* _AIM OF THE TASK_:
Beneath this instruction is a block of data; output from it exactly the lines that run from the one containing "(902, 230) = (592, 194): red" through the one containing "(424, 78) = (247, 83): red", inclusive.

(Data items)
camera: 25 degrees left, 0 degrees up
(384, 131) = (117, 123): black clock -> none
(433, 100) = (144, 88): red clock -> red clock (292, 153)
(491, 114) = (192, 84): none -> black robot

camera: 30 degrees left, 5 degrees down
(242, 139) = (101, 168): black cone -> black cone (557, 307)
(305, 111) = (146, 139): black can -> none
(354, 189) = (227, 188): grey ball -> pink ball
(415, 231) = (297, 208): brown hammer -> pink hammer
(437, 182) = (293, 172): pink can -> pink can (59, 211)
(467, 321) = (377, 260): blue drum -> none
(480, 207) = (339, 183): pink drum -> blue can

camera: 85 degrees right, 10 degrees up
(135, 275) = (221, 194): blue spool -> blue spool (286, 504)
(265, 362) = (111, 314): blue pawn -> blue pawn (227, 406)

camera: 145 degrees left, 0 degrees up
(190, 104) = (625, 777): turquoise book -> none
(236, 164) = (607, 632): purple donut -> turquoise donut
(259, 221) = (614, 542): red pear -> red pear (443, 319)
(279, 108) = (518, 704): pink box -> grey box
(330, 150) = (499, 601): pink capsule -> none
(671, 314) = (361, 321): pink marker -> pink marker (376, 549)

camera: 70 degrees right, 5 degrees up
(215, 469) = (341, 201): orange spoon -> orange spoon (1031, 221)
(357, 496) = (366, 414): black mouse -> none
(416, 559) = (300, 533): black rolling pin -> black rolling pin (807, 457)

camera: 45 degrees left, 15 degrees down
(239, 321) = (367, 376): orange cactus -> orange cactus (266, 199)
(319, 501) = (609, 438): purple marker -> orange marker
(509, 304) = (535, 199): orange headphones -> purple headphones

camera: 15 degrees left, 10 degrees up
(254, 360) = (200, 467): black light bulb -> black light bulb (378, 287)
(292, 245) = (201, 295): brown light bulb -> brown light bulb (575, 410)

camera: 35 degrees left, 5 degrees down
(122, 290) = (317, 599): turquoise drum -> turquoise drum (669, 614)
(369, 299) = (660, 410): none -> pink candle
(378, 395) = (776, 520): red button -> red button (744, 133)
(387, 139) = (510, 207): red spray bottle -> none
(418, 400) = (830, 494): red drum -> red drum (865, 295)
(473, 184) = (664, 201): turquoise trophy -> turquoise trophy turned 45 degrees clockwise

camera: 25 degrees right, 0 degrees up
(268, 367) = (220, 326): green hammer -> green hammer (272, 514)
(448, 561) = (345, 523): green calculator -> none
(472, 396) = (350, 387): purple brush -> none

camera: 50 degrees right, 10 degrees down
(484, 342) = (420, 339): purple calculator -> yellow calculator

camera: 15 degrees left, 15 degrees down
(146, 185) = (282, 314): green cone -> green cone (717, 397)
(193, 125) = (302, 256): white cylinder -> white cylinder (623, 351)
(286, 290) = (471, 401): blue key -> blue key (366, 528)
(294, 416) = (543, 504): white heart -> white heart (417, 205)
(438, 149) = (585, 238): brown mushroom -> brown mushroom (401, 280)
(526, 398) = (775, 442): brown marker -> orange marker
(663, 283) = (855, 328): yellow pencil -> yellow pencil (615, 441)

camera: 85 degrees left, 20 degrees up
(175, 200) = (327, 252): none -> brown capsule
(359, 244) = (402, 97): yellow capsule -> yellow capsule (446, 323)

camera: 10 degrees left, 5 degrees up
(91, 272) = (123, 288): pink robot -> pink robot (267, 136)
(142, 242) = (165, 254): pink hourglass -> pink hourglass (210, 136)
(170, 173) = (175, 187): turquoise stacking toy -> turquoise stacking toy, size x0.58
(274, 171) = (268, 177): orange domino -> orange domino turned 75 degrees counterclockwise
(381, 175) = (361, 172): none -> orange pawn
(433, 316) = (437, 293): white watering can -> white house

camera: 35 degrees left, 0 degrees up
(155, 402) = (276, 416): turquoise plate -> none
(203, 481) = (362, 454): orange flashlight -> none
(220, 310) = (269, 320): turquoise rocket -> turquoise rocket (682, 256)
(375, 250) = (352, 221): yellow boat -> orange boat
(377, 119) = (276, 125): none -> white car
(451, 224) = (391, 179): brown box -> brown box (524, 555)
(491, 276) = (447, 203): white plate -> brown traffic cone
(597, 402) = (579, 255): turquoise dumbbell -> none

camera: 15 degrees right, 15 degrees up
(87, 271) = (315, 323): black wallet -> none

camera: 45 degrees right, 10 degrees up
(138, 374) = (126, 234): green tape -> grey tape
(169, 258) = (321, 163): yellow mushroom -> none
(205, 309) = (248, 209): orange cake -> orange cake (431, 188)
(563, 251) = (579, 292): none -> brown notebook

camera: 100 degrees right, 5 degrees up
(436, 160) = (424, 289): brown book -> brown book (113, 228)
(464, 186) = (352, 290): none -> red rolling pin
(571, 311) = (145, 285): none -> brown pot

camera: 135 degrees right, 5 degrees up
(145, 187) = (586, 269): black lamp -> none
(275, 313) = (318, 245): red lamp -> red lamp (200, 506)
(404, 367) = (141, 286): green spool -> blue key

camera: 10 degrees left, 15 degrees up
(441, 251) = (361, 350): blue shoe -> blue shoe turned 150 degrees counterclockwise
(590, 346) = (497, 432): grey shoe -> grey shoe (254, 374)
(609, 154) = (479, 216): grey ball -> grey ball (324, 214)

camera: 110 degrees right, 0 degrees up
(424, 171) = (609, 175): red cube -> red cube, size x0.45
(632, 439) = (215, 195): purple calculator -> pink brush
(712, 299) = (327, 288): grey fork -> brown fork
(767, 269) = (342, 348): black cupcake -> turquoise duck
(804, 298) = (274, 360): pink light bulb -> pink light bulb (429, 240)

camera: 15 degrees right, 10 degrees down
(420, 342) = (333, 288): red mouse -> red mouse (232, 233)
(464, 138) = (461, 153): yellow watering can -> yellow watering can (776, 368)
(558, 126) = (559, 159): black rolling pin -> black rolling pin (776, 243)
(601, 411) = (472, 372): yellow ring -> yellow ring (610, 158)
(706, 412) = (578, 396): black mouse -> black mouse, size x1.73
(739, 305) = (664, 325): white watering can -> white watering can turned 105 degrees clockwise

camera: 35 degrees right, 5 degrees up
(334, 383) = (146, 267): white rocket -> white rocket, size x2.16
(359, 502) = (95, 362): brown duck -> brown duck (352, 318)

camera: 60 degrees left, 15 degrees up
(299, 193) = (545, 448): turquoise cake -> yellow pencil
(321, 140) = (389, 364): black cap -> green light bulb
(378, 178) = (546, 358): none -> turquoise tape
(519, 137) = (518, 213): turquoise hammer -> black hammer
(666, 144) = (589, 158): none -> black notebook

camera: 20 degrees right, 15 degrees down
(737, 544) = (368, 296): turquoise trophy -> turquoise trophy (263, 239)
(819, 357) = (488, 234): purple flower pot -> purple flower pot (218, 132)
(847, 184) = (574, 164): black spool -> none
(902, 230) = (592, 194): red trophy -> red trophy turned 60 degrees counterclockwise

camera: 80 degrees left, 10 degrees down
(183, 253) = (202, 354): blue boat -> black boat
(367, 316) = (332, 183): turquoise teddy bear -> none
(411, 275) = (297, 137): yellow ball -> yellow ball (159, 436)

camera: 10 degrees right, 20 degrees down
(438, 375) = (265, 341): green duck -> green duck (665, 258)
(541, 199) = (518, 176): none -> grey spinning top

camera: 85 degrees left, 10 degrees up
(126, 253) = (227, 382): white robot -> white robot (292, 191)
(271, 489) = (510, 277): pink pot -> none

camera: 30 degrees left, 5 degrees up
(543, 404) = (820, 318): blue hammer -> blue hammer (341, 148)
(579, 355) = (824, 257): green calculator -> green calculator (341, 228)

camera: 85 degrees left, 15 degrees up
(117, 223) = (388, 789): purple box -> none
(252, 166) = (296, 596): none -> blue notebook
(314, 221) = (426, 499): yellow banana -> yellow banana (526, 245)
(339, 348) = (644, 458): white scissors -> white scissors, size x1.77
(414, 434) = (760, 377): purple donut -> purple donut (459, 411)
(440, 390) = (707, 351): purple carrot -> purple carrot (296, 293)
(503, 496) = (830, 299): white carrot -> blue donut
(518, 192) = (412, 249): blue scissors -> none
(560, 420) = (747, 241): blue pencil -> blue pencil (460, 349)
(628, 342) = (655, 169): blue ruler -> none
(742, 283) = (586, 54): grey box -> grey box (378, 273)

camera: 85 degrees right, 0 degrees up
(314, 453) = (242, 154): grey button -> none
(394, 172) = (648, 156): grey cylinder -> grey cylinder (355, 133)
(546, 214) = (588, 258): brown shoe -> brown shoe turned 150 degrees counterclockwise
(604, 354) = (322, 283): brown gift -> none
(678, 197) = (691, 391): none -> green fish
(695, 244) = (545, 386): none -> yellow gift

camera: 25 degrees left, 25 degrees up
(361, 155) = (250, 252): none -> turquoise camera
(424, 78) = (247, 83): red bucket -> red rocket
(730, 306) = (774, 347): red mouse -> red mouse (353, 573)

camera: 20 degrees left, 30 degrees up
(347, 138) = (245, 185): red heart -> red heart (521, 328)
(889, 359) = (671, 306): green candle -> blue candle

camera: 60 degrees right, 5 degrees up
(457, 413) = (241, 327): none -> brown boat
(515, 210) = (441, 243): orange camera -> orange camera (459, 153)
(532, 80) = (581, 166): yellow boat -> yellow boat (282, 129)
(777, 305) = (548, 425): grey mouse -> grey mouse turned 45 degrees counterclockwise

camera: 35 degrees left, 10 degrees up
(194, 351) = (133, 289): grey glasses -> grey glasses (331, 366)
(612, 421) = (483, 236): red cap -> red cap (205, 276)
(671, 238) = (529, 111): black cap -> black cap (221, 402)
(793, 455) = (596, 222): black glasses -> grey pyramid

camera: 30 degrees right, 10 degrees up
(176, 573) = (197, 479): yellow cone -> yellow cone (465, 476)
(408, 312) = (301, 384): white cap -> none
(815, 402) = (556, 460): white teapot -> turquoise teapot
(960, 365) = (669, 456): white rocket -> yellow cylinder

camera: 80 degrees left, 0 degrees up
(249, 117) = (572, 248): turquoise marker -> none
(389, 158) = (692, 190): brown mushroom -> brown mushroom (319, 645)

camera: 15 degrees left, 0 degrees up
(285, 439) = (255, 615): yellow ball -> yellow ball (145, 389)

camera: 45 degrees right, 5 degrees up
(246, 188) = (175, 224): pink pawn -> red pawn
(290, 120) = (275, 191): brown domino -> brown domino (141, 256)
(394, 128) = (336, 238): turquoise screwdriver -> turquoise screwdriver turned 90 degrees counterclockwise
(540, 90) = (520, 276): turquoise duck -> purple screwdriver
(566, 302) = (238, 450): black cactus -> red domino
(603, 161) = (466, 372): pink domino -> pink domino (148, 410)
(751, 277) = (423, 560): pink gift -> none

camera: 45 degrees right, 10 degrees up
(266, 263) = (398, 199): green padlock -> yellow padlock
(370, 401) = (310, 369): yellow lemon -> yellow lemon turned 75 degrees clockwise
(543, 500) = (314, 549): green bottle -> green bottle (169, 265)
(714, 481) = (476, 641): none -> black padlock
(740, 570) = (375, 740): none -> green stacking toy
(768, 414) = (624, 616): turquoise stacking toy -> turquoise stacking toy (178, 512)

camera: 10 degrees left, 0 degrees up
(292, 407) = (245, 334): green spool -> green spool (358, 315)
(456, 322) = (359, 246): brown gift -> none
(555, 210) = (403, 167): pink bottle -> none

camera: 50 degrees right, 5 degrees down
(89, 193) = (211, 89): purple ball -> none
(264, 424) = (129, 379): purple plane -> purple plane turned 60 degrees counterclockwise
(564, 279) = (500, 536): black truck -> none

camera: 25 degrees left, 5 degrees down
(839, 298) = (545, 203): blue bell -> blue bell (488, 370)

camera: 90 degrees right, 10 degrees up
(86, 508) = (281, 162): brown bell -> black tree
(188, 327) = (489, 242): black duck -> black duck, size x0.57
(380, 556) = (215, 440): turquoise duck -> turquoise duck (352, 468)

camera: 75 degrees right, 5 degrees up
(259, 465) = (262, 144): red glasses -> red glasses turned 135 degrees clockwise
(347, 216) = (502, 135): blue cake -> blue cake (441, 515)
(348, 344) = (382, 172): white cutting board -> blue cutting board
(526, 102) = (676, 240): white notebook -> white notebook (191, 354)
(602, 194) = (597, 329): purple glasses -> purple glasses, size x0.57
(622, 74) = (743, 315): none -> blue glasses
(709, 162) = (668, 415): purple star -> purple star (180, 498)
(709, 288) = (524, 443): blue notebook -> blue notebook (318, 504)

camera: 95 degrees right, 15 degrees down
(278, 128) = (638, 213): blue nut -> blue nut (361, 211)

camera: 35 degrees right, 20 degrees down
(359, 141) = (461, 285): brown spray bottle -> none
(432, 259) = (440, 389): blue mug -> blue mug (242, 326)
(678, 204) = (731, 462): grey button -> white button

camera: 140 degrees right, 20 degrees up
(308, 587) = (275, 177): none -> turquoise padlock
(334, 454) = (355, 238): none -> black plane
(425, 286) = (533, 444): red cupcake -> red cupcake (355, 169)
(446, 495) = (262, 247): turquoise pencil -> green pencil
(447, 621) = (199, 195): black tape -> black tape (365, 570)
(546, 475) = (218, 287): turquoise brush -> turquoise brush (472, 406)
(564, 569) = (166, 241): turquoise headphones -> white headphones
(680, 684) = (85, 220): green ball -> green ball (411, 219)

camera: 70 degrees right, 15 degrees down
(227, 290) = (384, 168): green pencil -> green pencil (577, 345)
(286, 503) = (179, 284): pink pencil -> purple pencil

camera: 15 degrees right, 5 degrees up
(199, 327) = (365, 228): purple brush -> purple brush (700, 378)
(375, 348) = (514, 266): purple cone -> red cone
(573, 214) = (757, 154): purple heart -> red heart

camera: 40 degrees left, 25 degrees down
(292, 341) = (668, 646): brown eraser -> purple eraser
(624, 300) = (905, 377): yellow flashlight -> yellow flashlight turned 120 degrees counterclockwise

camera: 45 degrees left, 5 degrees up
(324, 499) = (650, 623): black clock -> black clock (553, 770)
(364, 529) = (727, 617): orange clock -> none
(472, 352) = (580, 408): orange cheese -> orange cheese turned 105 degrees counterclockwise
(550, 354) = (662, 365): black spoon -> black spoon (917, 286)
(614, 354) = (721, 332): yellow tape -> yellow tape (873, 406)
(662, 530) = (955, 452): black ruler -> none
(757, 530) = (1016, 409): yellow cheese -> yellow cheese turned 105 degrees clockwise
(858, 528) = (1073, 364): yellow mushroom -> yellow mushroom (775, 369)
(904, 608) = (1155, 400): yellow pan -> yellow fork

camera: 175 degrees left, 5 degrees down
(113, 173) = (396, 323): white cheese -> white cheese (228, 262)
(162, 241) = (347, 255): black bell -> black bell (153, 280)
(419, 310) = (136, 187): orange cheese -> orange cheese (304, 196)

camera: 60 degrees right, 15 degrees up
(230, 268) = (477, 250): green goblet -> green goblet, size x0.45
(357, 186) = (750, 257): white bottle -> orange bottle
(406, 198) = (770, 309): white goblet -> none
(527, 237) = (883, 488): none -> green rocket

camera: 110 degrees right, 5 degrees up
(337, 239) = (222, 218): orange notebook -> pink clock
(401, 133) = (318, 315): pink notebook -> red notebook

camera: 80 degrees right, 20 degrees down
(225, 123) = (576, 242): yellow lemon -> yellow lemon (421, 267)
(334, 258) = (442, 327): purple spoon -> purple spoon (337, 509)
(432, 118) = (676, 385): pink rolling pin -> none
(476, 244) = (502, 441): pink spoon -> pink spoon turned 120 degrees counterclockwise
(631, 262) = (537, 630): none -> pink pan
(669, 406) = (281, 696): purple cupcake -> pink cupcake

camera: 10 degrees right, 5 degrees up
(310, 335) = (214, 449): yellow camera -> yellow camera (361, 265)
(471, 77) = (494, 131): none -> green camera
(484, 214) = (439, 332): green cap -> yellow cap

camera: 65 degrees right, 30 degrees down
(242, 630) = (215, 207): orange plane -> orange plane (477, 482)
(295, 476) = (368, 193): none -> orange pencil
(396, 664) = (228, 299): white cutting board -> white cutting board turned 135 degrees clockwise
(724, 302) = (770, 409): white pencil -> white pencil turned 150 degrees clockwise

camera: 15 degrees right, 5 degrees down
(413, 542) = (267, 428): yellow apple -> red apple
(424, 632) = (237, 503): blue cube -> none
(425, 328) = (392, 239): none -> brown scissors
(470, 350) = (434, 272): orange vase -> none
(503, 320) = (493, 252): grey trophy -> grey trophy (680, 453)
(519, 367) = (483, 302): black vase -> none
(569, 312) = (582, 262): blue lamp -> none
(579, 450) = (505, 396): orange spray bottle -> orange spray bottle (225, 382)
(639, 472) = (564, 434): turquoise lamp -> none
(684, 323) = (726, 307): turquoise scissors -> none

* _SOLUTION_:
(902, 230) = (592, 194): red trophy -> red trophy turned 60 degrees counterclockwise

camera: 80 degrees left, 10 degrees down
(183, 253) = (202, 354): blue boat -> black boat
(367, 316) = (332, 183): turquoise teddy bear -> none
(411, 275) = (297, 137): yellow ball -> yellow ball (159, 436)

camera: 10 degrees right, 20 degrees down
(438, 375) = (265, 341): green duck -> green duck (665, 258)
(541, 199) = (518, 176): none -> grey spinning top

camera: 85 degrees left, 10 degrees up
(126, 253) = (227, 382): white robot -> white robot (292, 191)
(271, 489) = (510, 277): pink pot -> none

camera: 30 degrees left, 5 degrees up
(543, 404) = (820, 318): blue hammer -> blue hammer (341, 148)
(579, 355) = (824, 257): green calculator -> green calculator (341, 228)

camera: 85 degrees left, 15 degrees up
(117, 223) = (388, 789): purple box -> none
(252, 166) = (296, 596): none -> blue notebook
(314, 221) = (426, 499): yellow banana -> yellow banana (526, 245)
(339, 348) = (644, 458): white scissors -> white scissors, size x1.77
(414, 434) = (760, 377): purple donut -> purple donut (459, 411)
(440, 390) = (707, 351): purple carrot -> purple carrot (296, 293)
(503, 496) = (830, 299): white carrot -> blue donut
(518, 192) = (412, 249): blue scissors -> none
(560, 420) = (747, 241): blue pencil -> blue pencil (460, 349)
(628, 342) = (655, 169): blue ruler -> none
(742, 283) = (586, 54): grey box -> grey box (378, 273)

camera: 85 degrees right, 0 degrees up
(314, 453) = (242, 154): grey button -> none
(394, 172) = (648, 156): grey cylinder -> grey cylinder (355, 133)
(546, 214) = (588, 258): brown shoe -> brown shoe turned 150 degrees counterclockwise
(604, 354) = (322, 283): brown gift -> none
(678, 197) = (691, 391): none -> green fish
(695, 244) = (545, 386): none -> yellow gift

camera: 25 degrees left, 25 degrees up
(361, 155) = (250, 252): none -> turquoise camera
(424, 78) = (247, 83): red bucket -> red rocket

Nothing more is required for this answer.